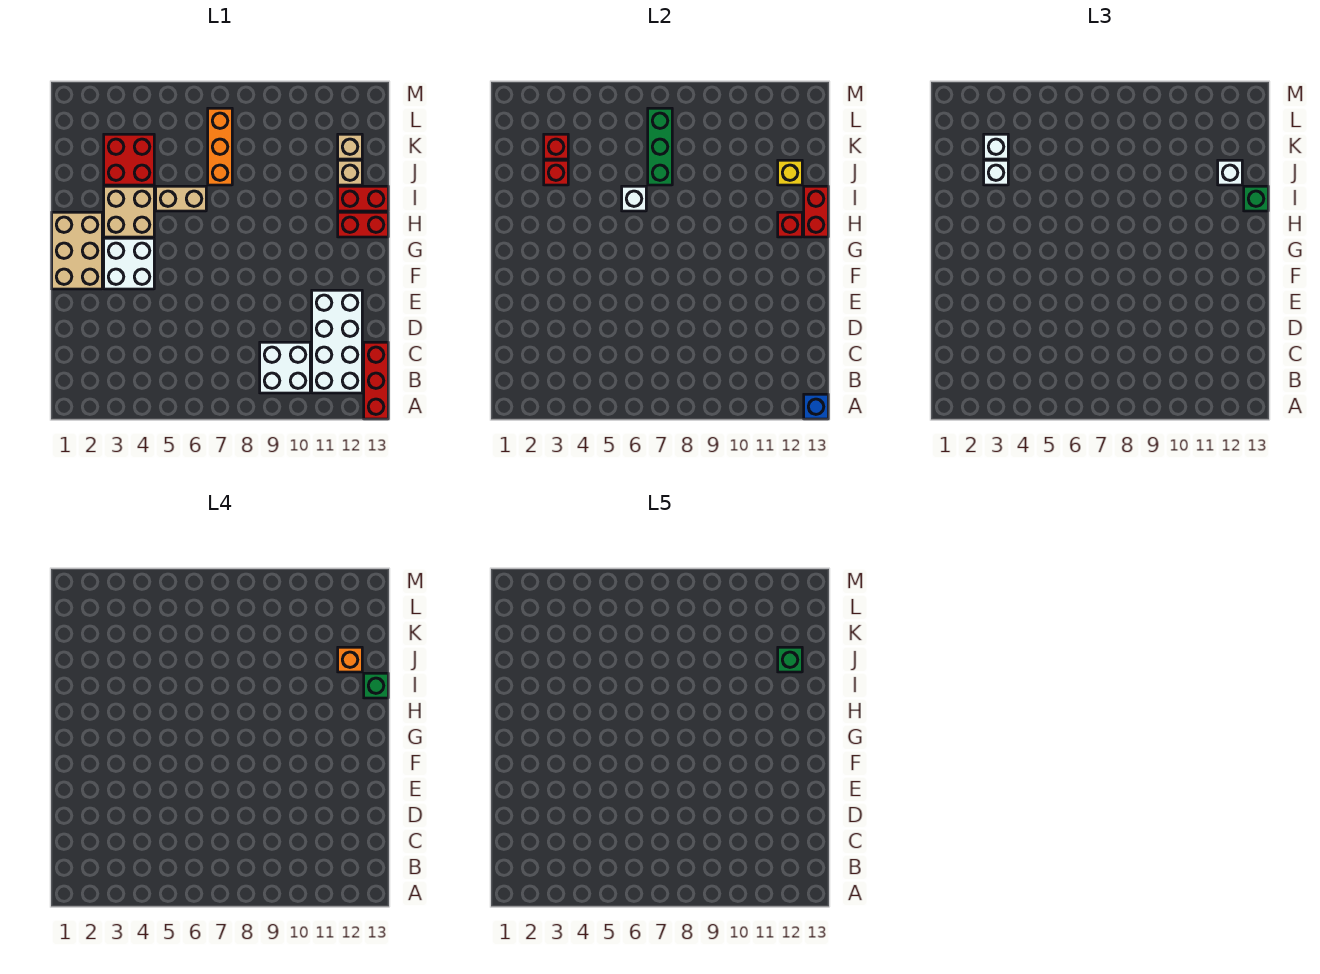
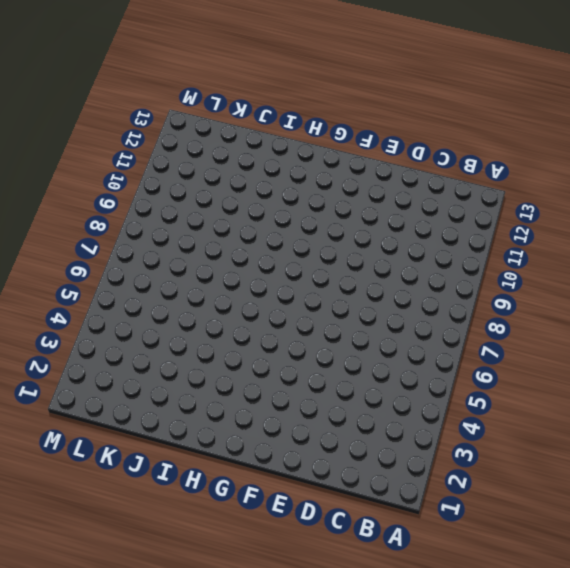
none -> red brick A13:C13 level 1
none -> white brick B9:C10 level 1
none -> white brick B11:E12 level 1

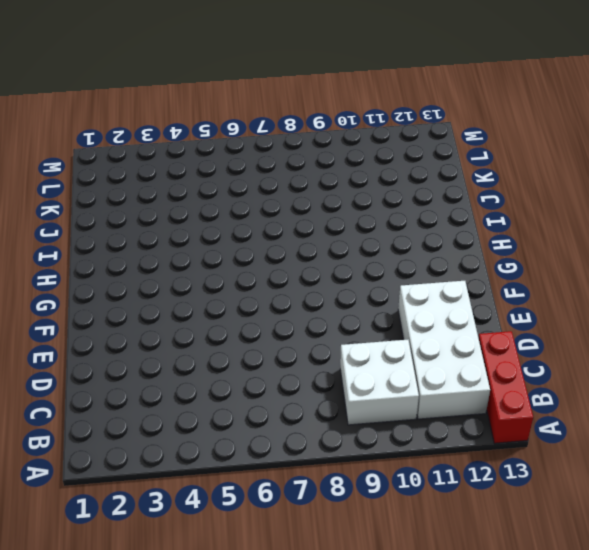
none -> tan brick F1:H2 level 1
none -> white brick F3:G4 level 1
none -> tan brick H3:I4 level 1

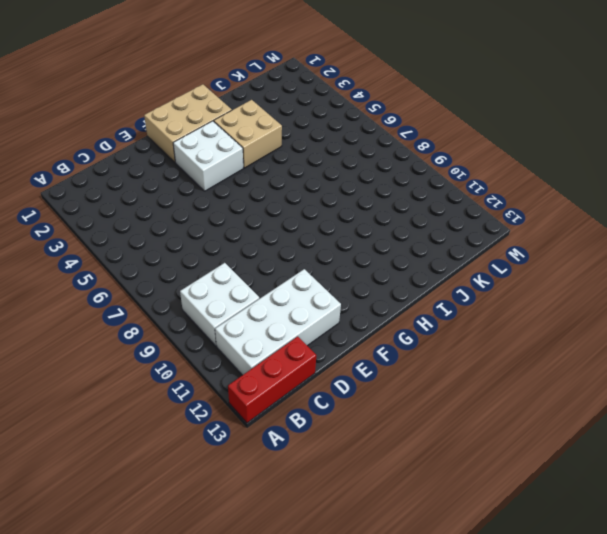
none -> red brick H12:H13 level 1
none -> tan brick I5:I6 level 1
none -> red brick I12:I13 level 1

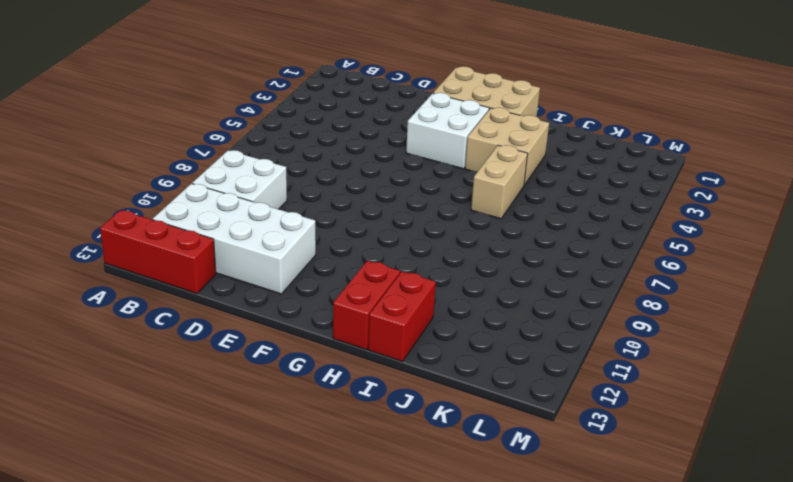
none -> red brick J3:K4 level 1
none -> orange brick J7:L7 level 1
none -> tan brick J12 level 1

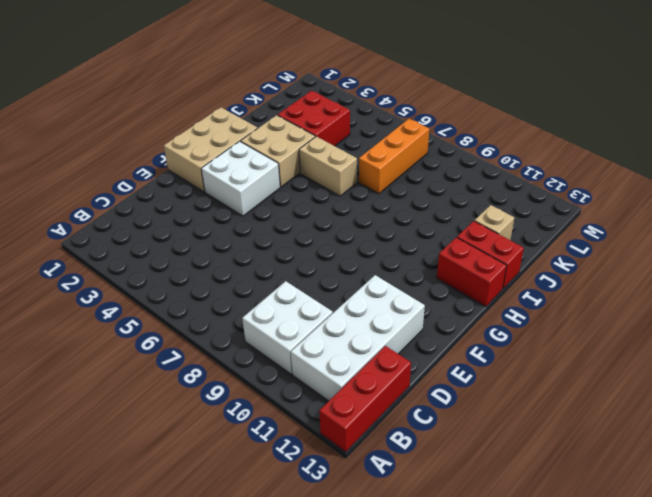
none -> tan brick K12 level 1
none -> blue brick A13 level 2
none -> red brick H12 level 2

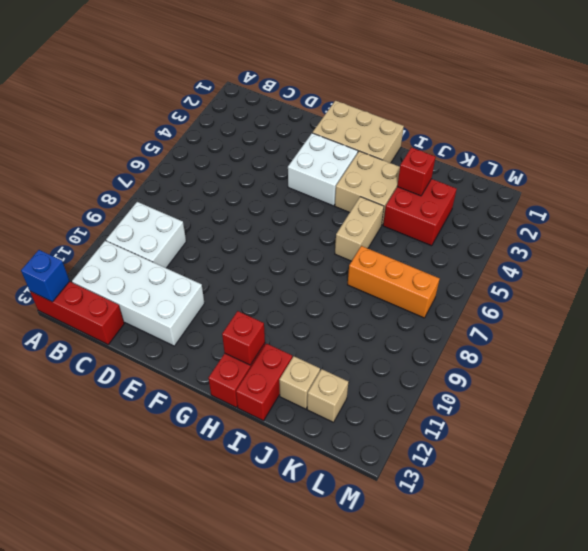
none -> red brick H13:I13 level 2
none -> white brick I6 level 2
none -> green brick J7:L7 level 2

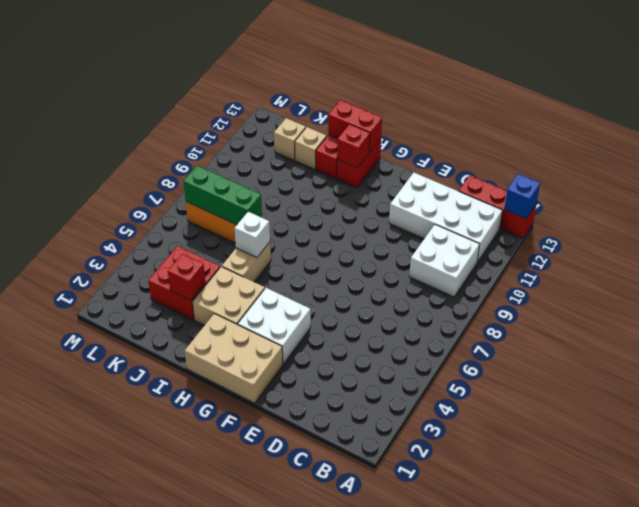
none -> yellow brick J12 level 2
none -> red brick K3 level 2
none -> green brick I13 level 3

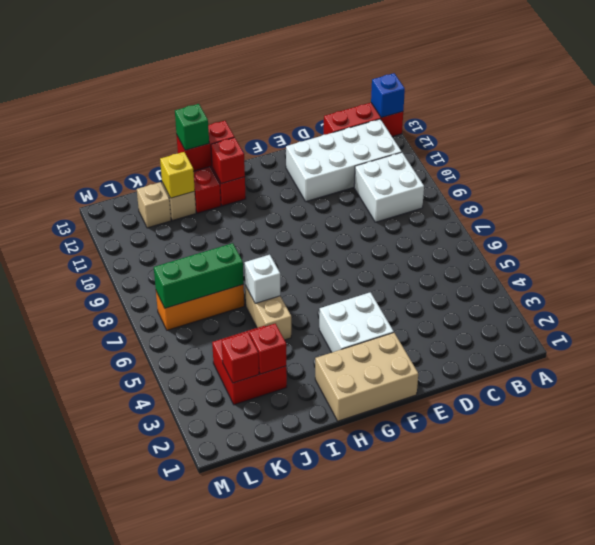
none -> tan brick H3:I4 level 1
none -> white brick J3 level 3
none -> white brick J12 level 3

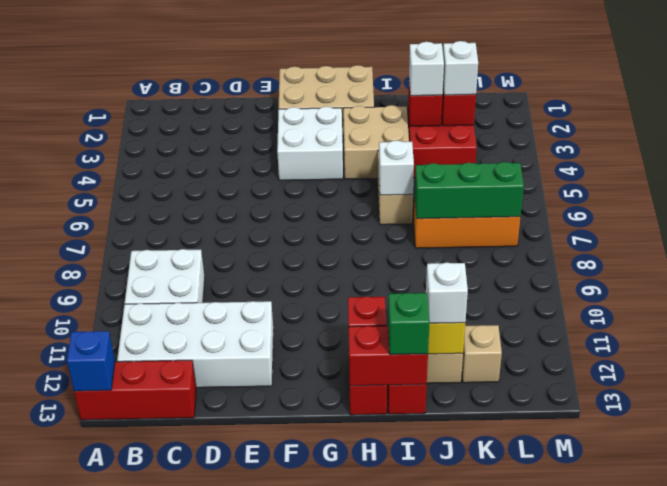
none -> green brick I13 level 4
none -> orange brick J12 level 4
none -> green brick J12 level 5

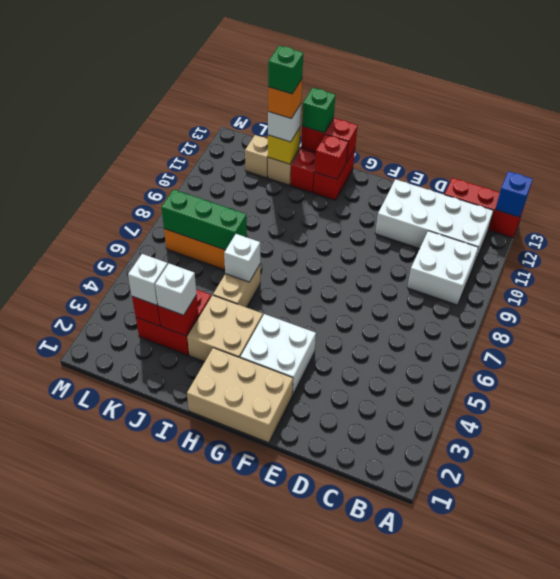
none -> green brick I13 level 4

....

All lines above that include the word "white" must be copied into the answer.

none -> white brick B9:C10 level 1
none -> white brick B11:E12 level 1
none -> white brick F3:G4 level 1
none -> white brick I6 level 2
none -> white brick J3 level 3
none -> white brick J12 level 3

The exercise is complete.